Items listed in a dataset:
= = = = =
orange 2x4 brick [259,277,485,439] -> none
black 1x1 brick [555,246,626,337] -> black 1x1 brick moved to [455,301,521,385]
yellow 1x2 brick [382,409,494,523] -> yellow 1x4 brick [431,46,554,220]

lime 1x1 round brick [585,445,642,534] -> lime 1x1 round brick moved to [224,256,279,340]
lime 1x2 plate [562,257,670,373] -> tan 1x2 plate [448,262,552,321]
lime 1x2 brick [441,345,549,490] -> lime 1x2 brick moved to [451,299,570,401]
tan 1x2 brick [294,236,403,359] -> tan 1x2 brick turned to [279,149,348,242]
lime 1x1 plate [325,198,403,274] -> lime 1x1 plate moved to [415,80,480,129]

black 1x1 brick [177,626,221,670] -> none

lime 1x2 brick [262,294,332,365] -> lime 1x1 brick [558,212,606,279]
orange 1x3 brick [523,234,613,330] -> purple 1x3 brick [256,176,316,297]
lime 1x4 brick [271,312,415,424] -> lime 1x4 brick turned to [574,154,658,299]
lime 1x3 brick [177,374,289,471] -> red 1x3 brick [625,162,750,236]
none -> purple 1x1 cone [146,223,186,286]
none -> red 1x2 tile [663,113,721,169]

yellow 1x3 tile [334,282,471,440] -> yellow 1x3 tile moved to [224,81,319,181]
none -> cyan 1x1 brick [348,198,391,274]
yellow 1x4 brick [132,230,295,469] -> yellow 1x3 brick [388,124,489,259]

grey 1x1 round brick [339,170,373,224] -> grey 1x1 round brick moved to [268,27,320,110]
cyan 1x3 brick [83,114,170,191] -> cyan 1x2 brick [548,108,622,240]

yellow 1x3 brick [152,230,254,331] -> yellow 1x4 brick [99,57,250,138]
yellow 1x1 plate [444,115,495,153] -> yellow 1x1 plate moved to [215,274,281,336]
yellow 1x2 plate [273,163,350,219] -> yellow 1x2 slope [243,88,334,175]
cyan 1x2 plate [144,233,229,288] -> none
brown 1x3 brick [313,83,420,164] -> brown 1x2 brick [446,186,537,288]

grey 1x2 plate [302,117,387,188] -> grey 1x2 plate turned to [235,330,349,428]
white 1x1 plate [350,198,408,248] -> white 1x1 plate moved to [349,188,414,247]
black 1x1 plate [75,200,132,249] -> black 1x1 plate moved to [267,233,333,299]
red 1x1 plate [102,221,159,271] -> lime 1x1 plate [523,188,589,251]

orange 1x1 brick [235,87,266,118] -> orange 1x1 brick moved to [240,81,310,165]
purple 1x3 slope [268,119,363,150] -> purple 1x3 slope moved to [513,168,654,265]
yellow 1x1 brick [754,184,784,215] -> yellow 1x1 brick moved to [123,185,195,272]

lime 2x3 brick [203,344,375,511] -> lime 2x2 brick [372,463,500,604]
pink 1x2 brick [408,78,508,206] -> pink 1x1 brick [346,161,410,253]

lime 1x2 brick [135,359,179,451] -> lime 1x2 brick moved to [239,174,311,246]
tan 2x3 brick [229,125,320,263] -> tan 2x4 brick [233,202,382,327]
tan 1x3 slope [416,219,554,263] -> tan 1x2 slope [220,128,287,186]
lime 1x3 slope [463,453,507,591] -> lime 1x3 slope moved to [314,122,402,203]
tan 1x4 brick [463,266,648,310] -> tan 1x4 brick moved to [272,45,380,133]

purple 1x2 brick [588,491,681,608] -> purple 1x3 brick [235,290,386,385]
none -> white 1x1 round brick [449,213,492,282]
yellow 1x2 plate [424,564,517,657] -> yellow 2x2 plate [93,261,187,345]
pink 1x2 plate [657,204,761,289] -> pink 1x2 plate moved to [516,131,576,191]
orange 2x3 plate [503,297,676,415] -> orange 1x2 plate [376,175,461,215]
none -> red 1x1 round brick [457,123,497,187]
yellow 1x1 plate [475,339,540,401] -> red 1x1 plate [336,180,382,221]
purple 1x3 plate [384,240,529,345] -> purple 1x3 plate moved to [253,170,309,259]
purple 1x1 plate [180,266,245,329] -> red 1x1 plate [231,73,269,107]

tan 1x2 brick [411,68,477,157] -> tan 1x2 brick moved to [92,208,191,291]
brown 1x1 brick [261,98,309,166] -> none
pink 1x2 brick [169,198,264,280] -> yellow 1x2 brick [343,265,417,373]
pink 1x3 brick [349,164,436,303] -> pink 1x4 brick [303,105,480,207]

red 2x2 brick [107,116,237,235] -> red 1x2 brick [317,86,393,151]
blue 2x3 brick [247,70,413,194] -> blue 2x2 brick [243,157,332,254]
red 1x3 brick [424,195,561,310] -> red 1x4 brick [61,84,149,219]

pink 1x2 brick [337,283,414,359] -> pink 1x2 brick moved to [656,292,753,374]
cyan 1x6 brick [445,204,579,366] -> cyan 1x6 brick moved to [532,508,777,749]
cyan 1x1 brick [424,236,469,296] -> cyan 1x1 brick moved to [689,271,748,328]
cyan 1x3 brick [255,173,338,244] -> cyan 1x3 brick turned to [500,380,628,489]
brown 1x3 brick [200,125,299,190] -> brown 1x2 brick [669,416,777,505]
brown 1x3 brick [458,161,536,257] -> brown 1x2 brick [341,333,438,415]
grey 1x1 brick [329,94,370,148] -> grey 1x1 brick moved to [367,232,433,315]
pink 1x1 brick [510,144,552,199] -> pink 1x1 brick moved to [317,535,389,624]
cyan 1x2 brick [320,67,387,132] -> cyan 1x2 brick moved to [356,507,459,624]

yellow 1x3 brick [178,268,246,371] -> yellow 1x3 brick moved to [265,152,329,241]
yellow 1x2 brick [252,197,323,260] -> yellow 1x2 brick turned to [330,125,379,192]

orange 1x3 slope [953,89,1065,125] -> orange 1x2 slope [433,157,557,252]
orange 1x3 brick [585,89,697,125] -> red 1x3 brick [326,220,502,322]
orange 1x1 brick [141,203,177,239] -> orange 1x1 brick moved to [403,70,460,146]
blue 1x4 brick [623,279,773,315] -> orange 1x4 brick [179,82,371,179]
= = = = =
Report all lines above with "yellow".

ANSWER TO THE EXERCISE:
yellow 1x2 brick [382,409,494,523] -> yellow 1x4 brick [431,46,554,220]
yellow 1x3 tile [334,282,471,440] -> yellow 1x3 tile moved to [224,81,319,181]
yellow 1x4 brick [132,230,295,469] -> yellow 1x3 brick [388,124,489,259]
yellow 1x3 brick [152,230,254,331] -> yellow 1x4 brick [99,57,250,138]
yellow 1x1 plate [444,115,495,153] -> yellow 1x1 plate moved to [215,274,281,336]
yellow 1x2 plate [273,163,350,219] -> yellow 1x2 slope [243,88,334,175]
yellow 1x1 brick [754,184,784,215] -> yellow 1x1 brick moved to [123,185,195,272]
yellow 1x2 plate [424,564,517,657] -> yellow 2x2 plate [93,261,187,345]
yellow 1x1 plate [475,339,540,401] -> red 1x1 plate [336,180,382,221]
pink 1x2 brick [169,198,264,280] -> yellow 1x2 brick [343,265,417,373]
yellow 1x3 brick [178,268,246,371] -> yellow 1x3 brick moved to [265,152,329,241]
yellow 1x2 brick [252,197,323,260] -> yellow 1x2 brick turned to [330,125,379,192]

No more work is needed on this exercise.